§ **Try it**:
Write out the lines of the data below without any change, beginning at the line that contains "Question: Estimate the" and ending after the line that contains "(B) chest of drawers".

§ **Data**:
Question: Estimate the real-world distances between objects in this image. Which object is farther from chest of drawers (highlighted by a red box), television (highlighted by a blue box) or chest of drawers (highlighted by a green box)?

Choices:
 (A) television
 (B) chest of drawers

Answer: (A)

* * *

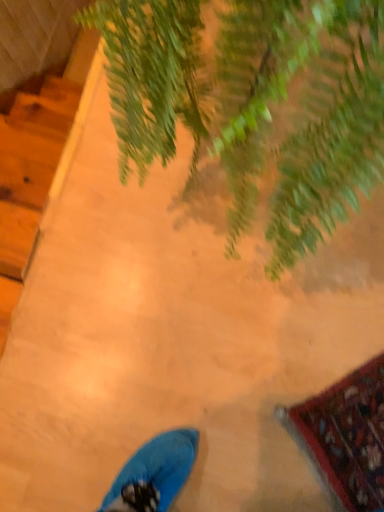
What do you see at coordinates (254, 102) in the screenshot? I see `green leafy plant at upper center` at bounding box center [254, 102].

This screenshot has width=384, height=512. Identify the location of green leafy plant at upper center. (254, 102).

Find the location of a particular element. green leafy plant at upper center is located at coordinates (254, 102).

§ **Your solution**:
Question: Estimate the real-world distances between objects in this image. Which object is farther from chest of drawers (highlighted by a red box), television (highlighted by a blue box) or chest of drawers (highlighted by a green box)?

Choices:
 (A) television
 (B) chest of drawers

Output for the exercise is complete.